What you are asked to do →
Omit all pictures, and print word for word only the lines from the one containing "grey cap: 4 -> 5" through the end of the data.

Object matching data
%%
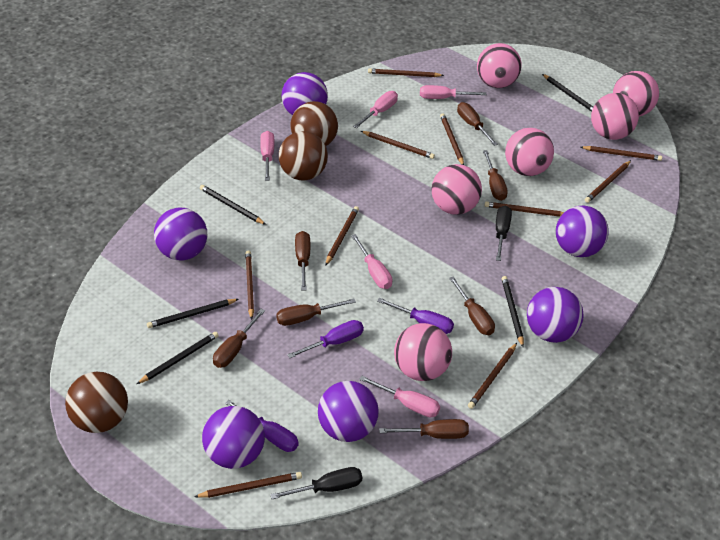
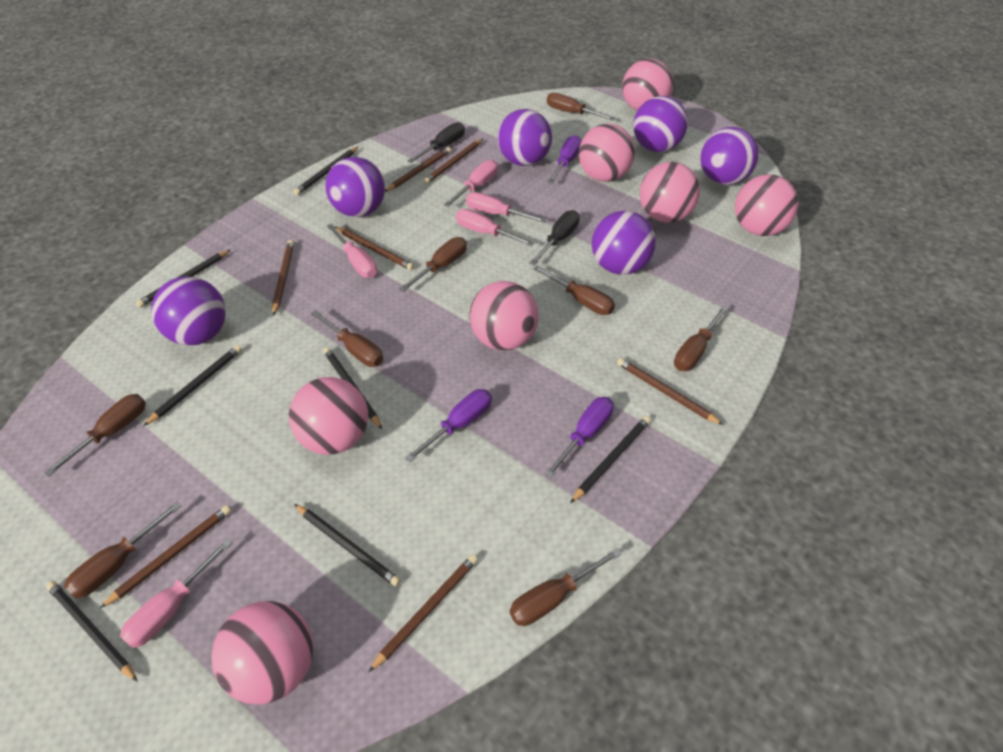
black pencil: 5 -> 7
brown ball: 3 -> 0
brown pencil: 10 -> 7
brown screwdriver: 7 -> 8
pink ball: 6 -> 7

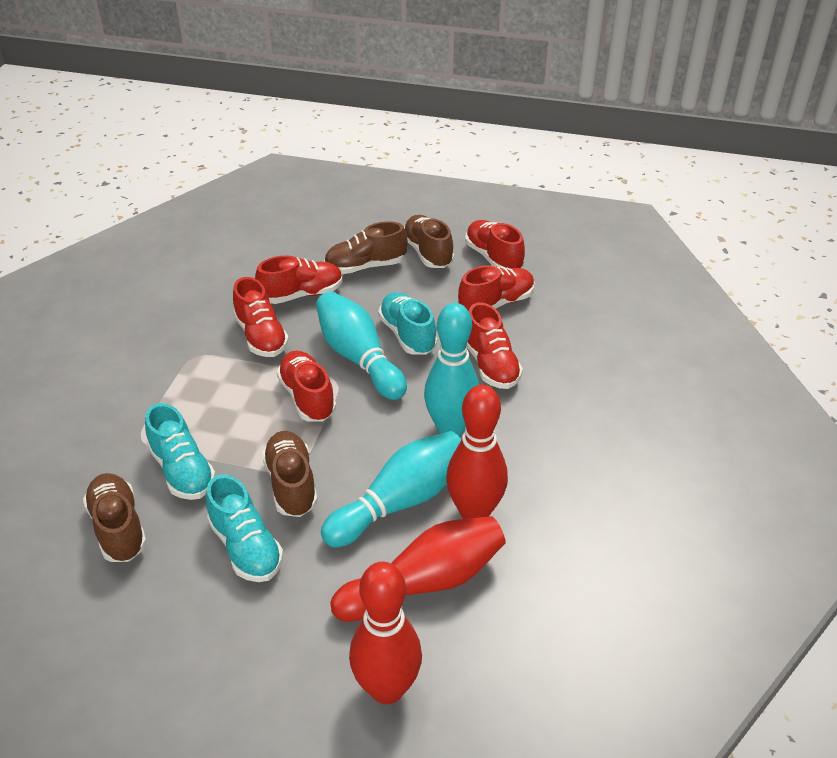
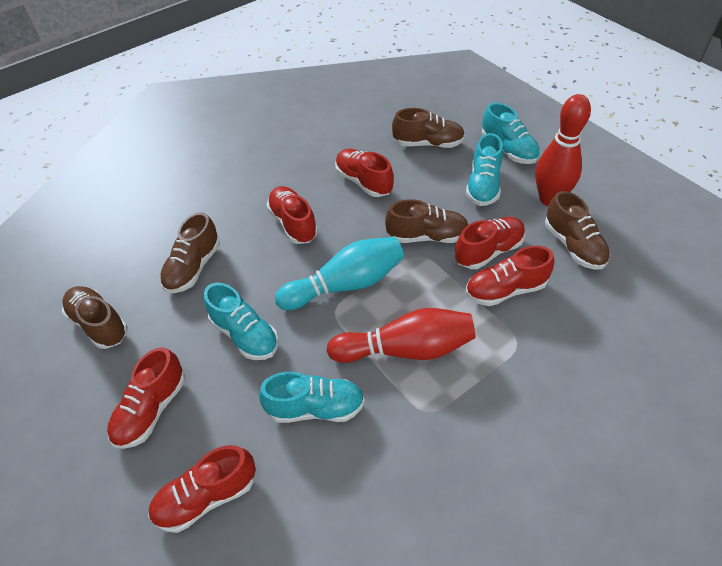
brown shoe: 4 -> 5
red bowling pin: 3 -> 2
turquoise bowling pin: 3 -> 1
turquoise shoe: 3 -> 4

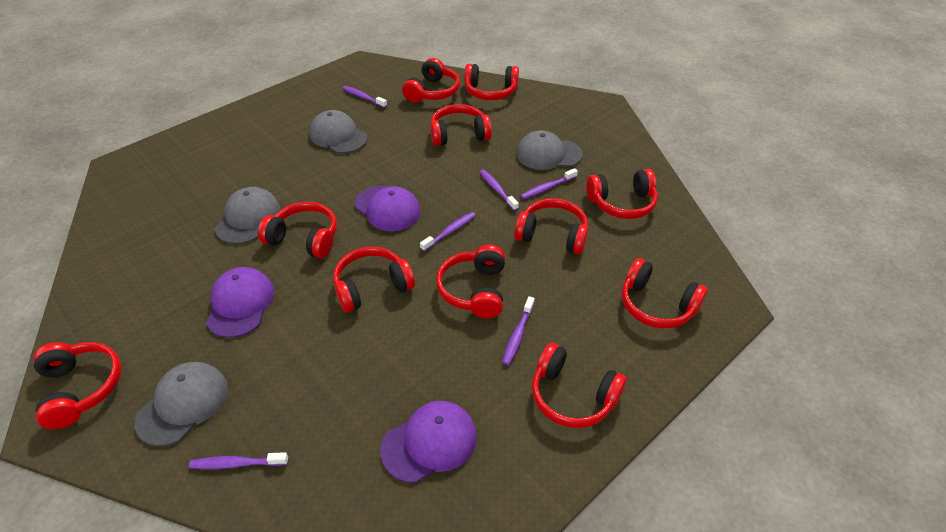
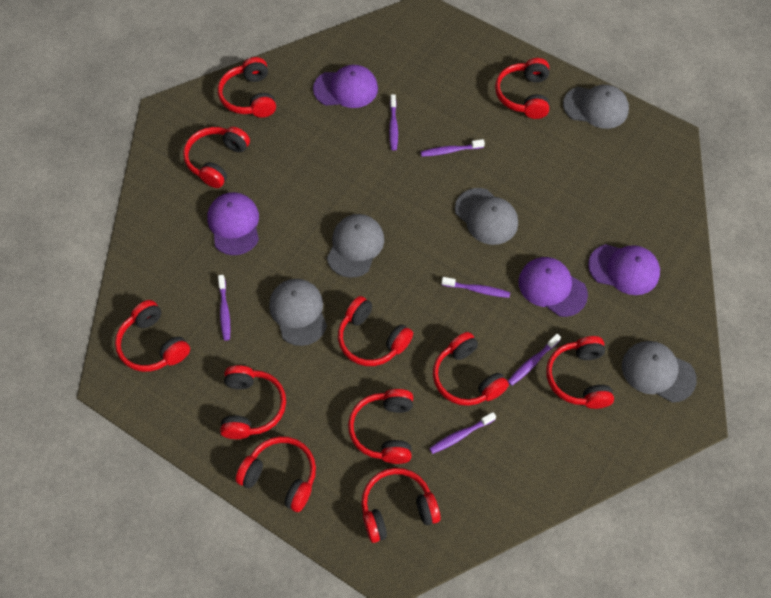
grey cap: 4 -> 5
purple cap: 3 -> 4

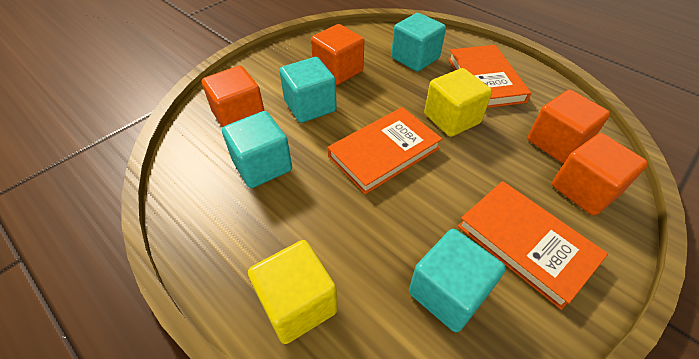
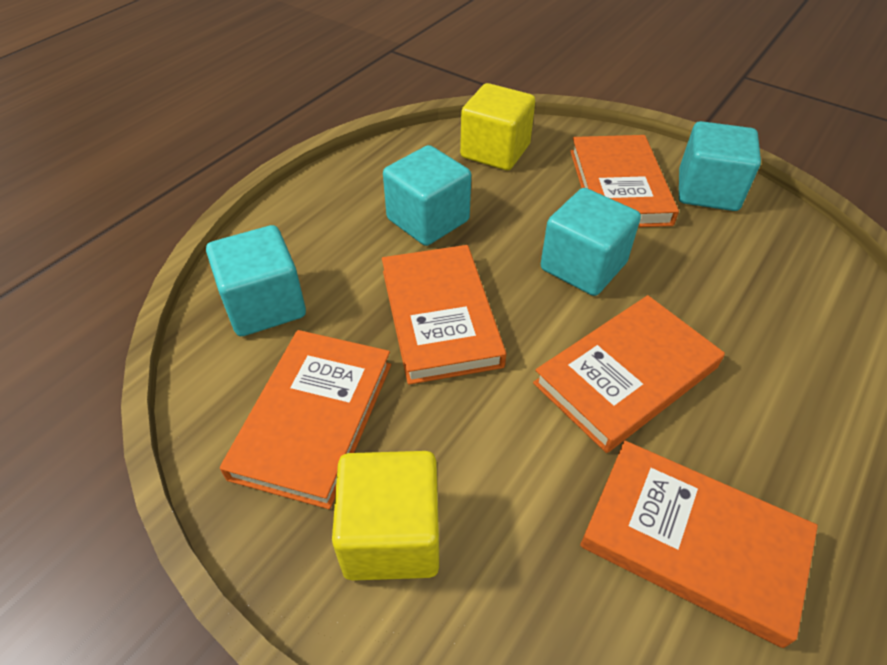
orange book: 3 -> 5
orange cube: 4 -> 0

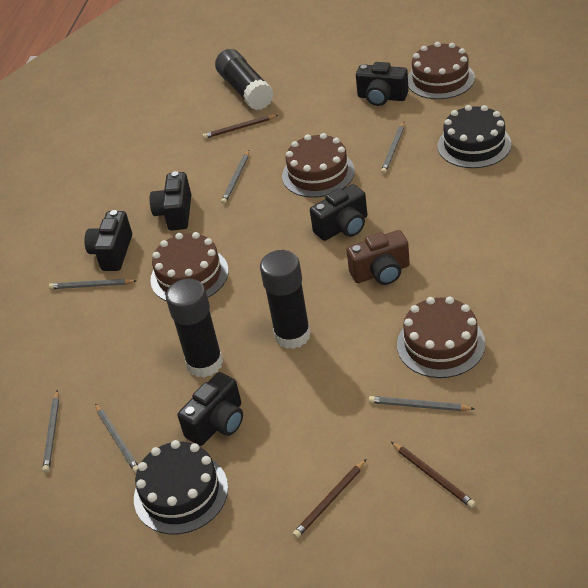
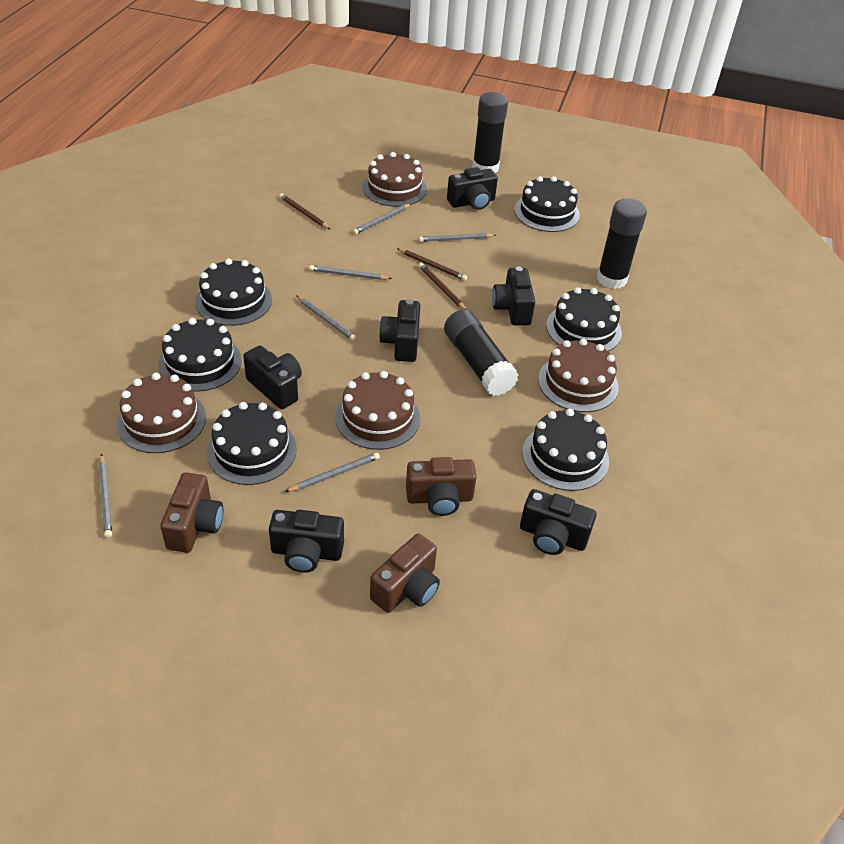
black cake: 2 -> 6
black camera: 5 -> 6
brown camera: 1 -> 3

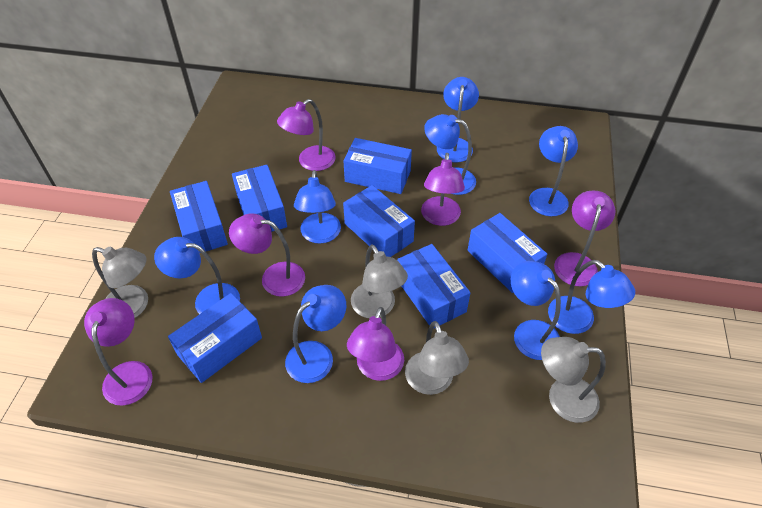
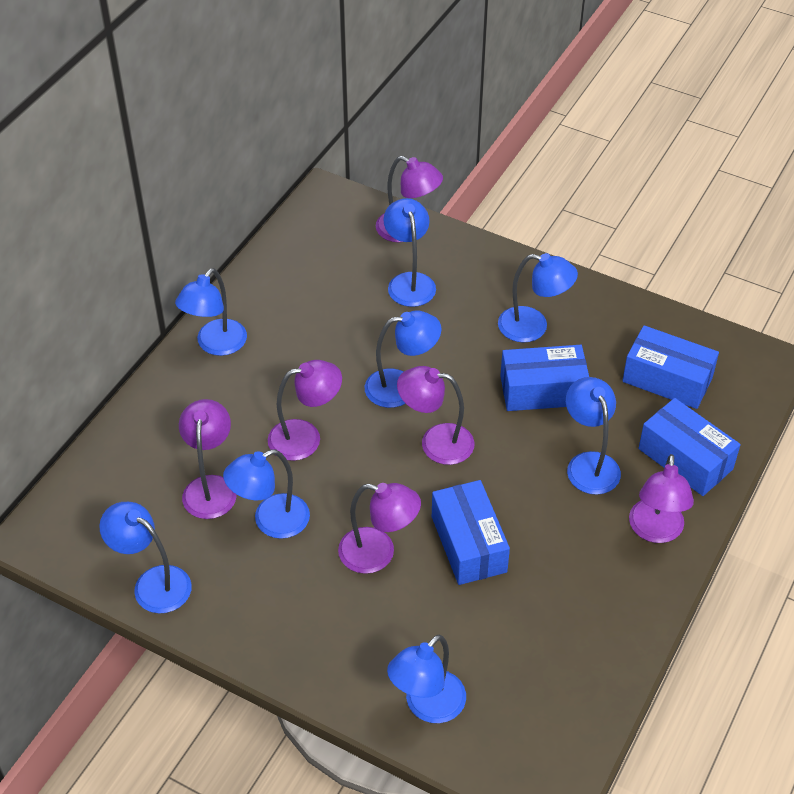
blue box: 7 -> 4
grey lamp: 4 -> 0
%%
Your solution →
grey cap: 4 -> 5
purple cap: 3 -> 4

orange book: 3 -> 5
orange cube: 4 -> 0

black cake: 2 -> 6
black camera: 5 -> 6
brown camera: 1 -> 3

blue box: 7 -> 4
grey lamp: 4 -> 0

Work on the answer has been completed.